INSTRUCTIONS FOR THE TASK = Using the records below, copy every line that holds the string "lime".

DATA FOR REVIEW =
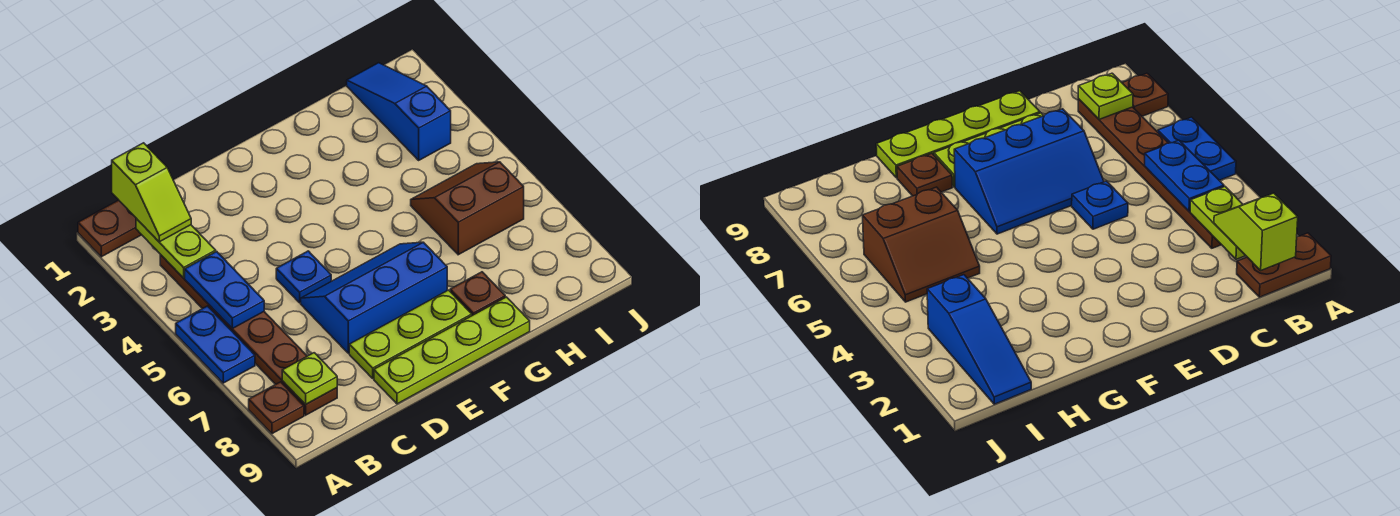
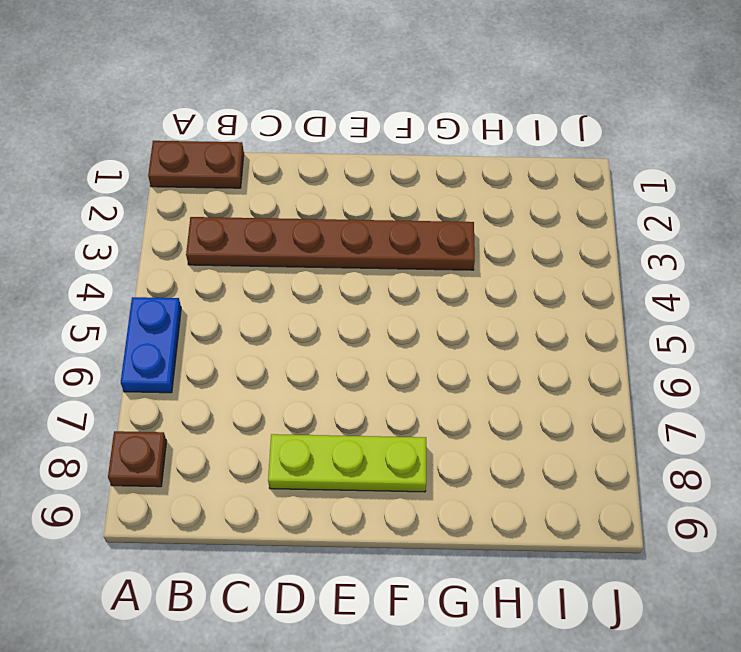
brown plate B3:G3 level 1 -> brown plate B3:B8 level 1
none -> blue plate D5 level 1
none -> blue slope D6:F7 level 1 top 7
none -> lime plate D9:G9 level 1

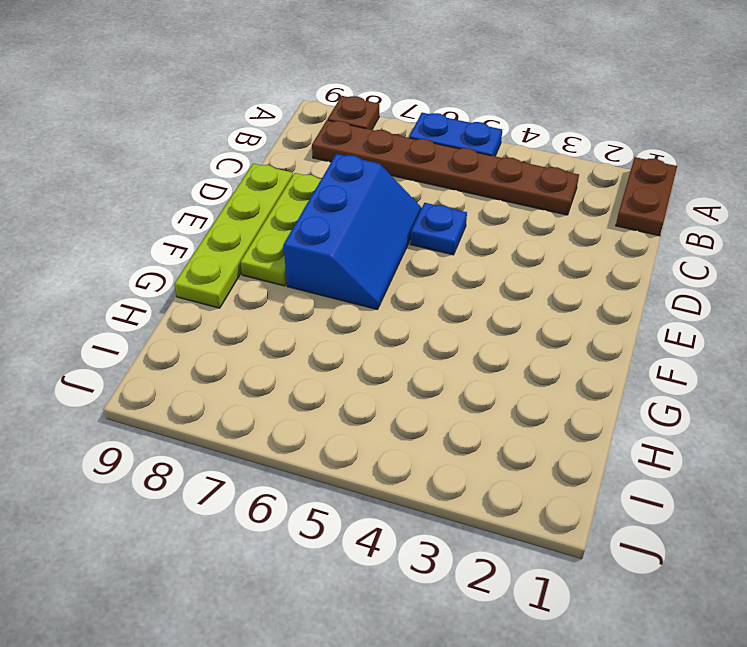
none -> brown plate G8 level 1
none -> brown slope H5:I6 level 1 top 6
none -> blue slope I1:I3 level 1 top 3

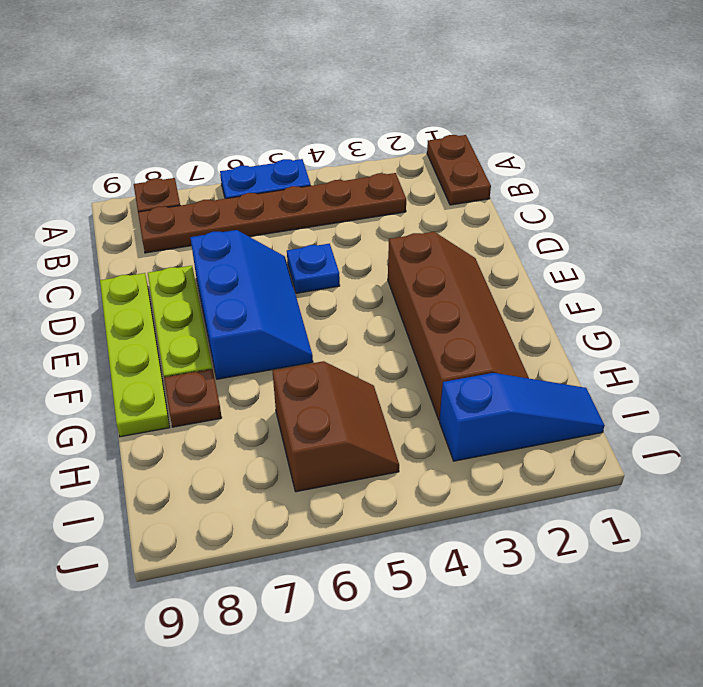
brown slope E2:H3 level 1 top 3 -> none
none -> lime plate B2:B3 level 2
none -> blue plate B4:B5 level 2
none -> lime plate B8 level 2

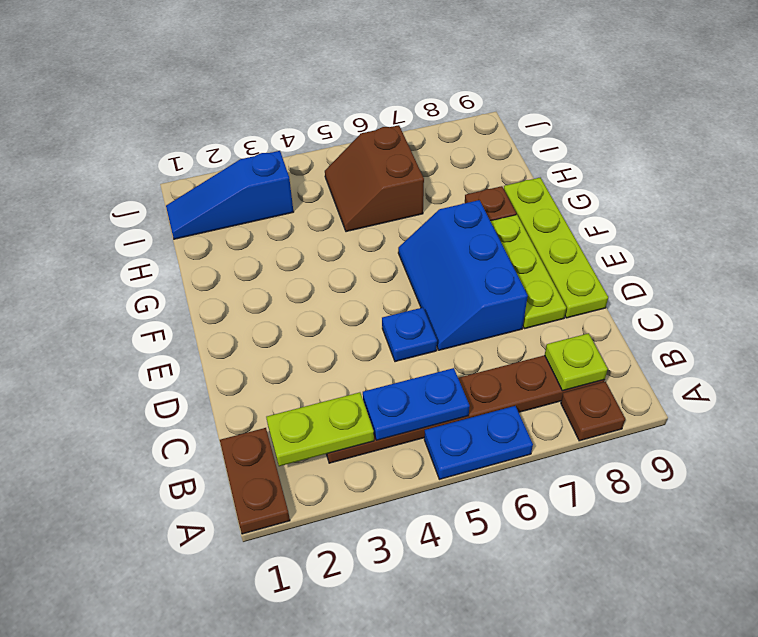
none -> lime slope B1:B2 level 3 top 1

TASK ANSWER =
none -> lime plate D9:G9 level 1
none -> lime plate B2:B3 level 2
none -> lime plate B8 level 2
none -> lime slope B1:B2 level 3 top 1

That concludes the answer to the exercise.